*** Opening DATASET ENTRIES ***
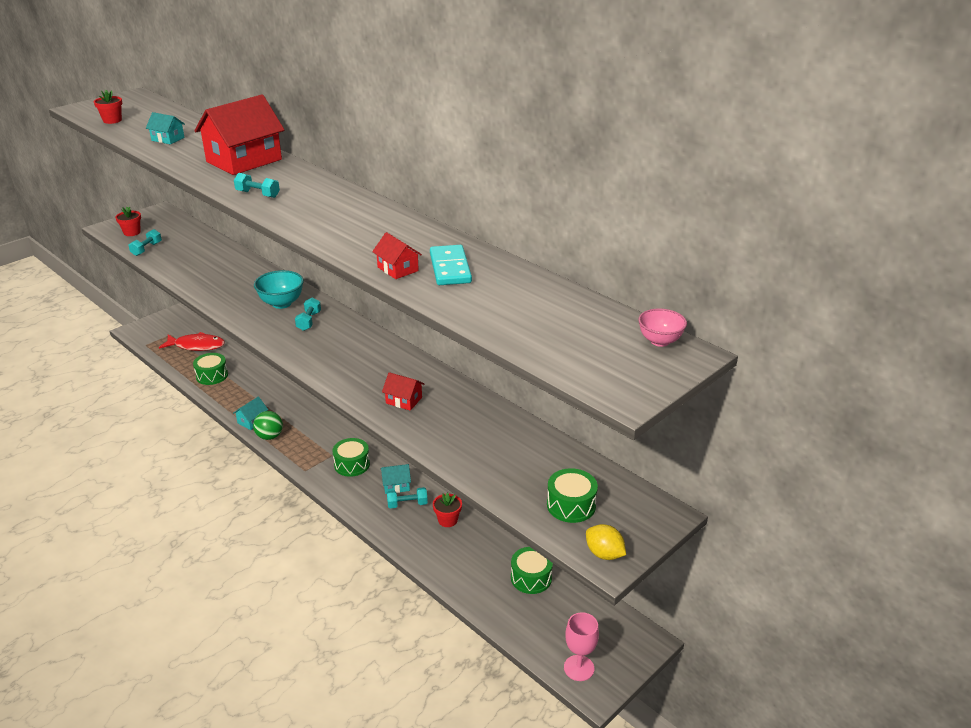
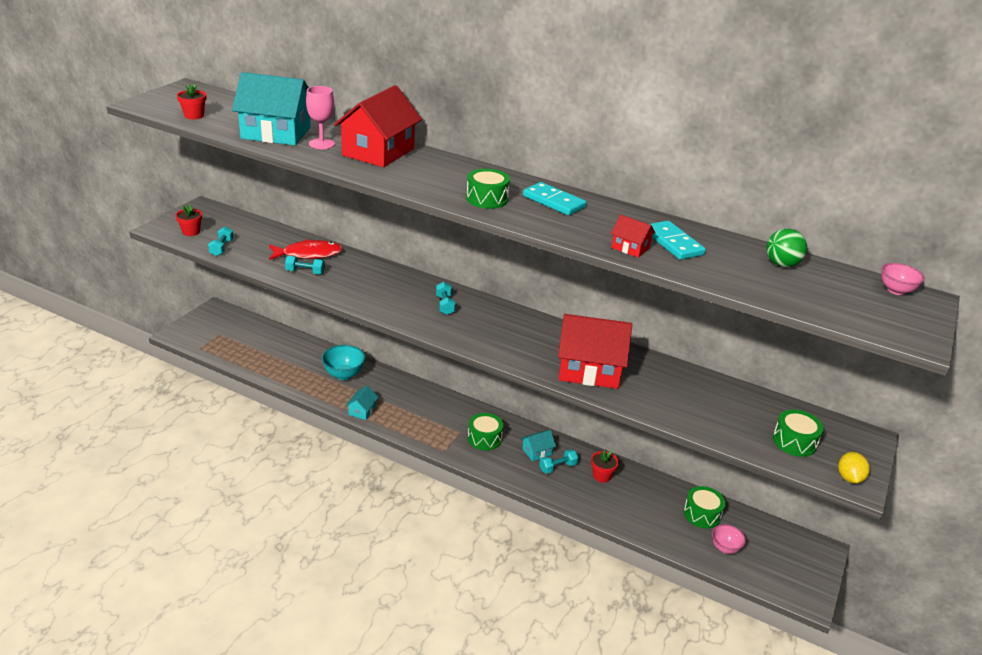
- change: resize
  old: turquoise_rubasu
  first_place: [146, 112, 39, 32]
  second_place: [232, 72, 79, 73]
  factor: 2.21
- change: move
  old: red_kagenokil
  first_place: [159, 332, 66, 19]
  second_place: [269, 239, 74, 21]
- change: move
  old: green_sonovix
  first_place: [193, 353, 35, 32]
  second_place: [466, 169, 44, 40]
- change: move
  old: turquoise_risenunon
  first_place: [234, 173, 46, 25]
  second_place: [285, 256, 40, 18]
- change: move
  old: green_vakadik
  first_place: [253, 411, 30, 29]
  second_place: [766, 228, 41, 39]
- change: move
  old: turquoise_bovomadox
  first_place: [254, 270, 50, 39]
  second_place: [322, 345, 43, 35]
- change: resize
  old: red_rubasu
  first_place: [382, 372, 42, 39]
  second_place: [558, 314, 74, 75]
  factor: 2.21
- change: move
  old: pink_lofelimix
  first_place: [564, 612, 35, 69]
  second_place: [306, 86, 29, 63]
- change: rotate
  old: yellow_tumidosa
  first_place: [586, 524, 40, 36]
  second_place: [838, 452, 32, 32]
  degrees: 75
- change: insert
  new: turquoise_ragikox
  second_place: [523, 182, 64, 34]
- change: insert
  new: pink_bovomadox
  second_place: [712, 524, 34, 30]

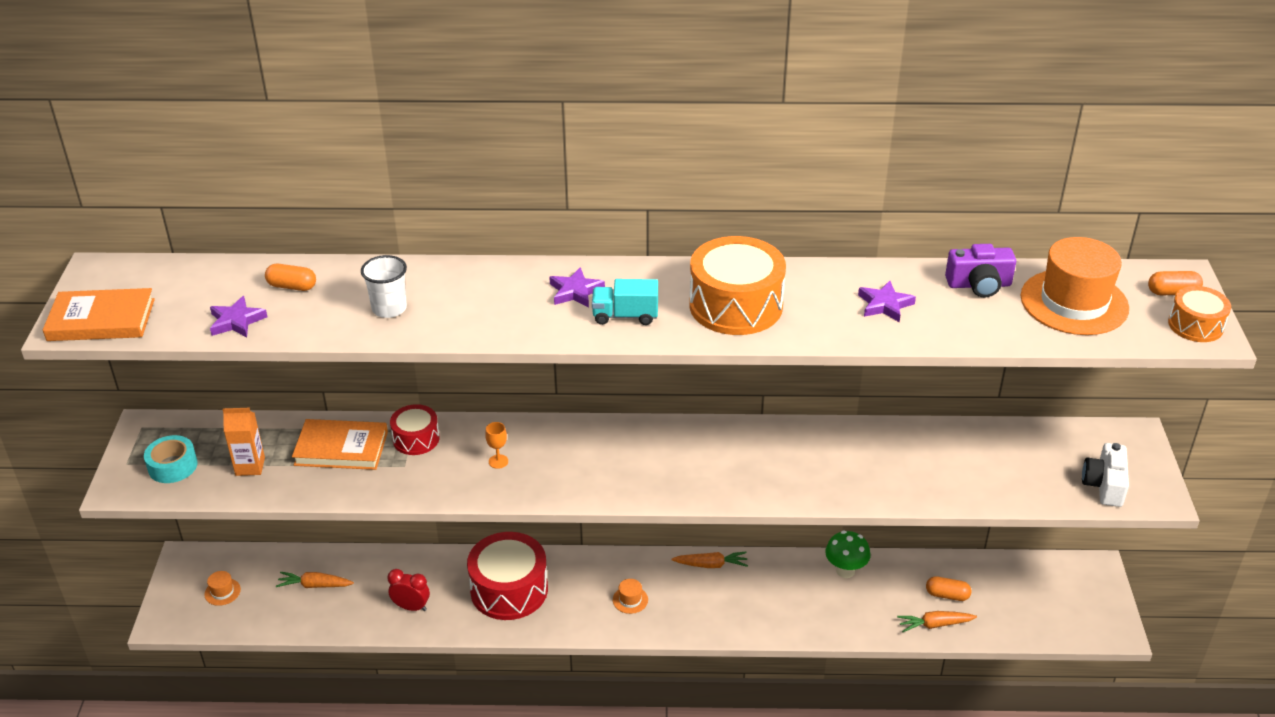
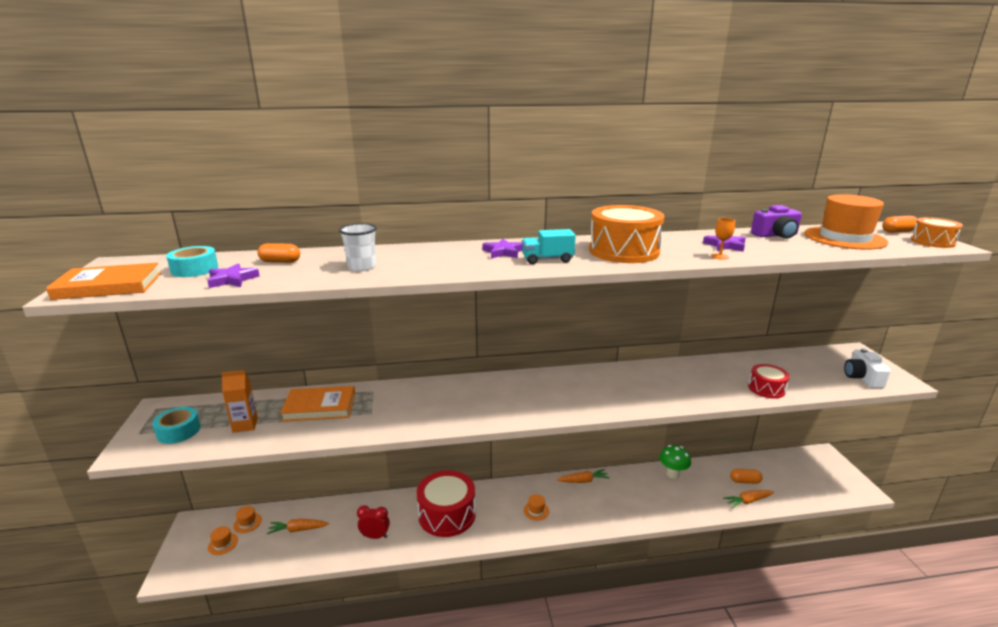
- change: move
  old: red_sonovix
  first_place: [390, 404, 49, 51]
  second_place: [748, 364, 42, 35]
- change: move
  old: orange_lofelimix
  first_place: [485, 422, 23, 47]
  second_place: [711, 218, 24, 42]
- change: insert
  new:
*** Closing DATASET ENTRIES ***
• _EXERCISE_: Every line of the listing is to be repeated exactly, and the pictures are to be dropped.

• _ANSWER SPACE_:
- change: resize
  old: turquoise_rubasu
  first_place: [146, 112, 39, 32]
  second_place: [232, 72, 79, 73]
  factor: 2.21
- change: move
  old: red_kagenokil
  first_place: [159, 332, 66, 19]
  second_place: [269, 239, 74, 21]
- change: move
  old: green_sonovix
  first_place: [193, 353, 35, 32]
  second_place: [466, 169, 44, 40]
- change: move
  old: turquoise_risenunon
  first_place: [234, 173, 46, 25]
  second_place: [285, 256, 40, 18]
- change: move
  old: green_vakadik
  first_place: [253, 411, 30, 29]
  second_place: [766, 228, 41, 39]
- change: move
  old: turquoise_bovomadox
  first_place: [254, 270, 50, 39]
  second_place: [322, 345, 43, 35]
- change: resize
  old: red_rubasu
  first_place: [382, 372, 42, 39]
  second_place: [558, 314, 74, 75]
  factor: 2.21
- change: move
  old: pink_lofelimix
  first_place: [564, 612, 35, 69]
  second_place: [306, 86, 29, 63]
- change: rotate
  old: yellow_tumidosa
  first_place: [586, 524, 40, 36]
  second_place: [838, 452, 32, 32]
  degrees: 75
- change: insert
  new: turquoise_ragikox
  second_place: [523, 182, 64, 34]
- change: insert
  new: pink_bovomadox
  second_place: [712, 524, 34, 30]

- change: move
  old: red_sonovix
  first_place: [390, 404, 49, 51]
  second_place: [748, 364, 42, 35]
- change: move
  old: orange_lofelimix
  first_place: [485, 422, 23, 47]
  second_place: [711, 218, 24, 42]
- change: insert
  new:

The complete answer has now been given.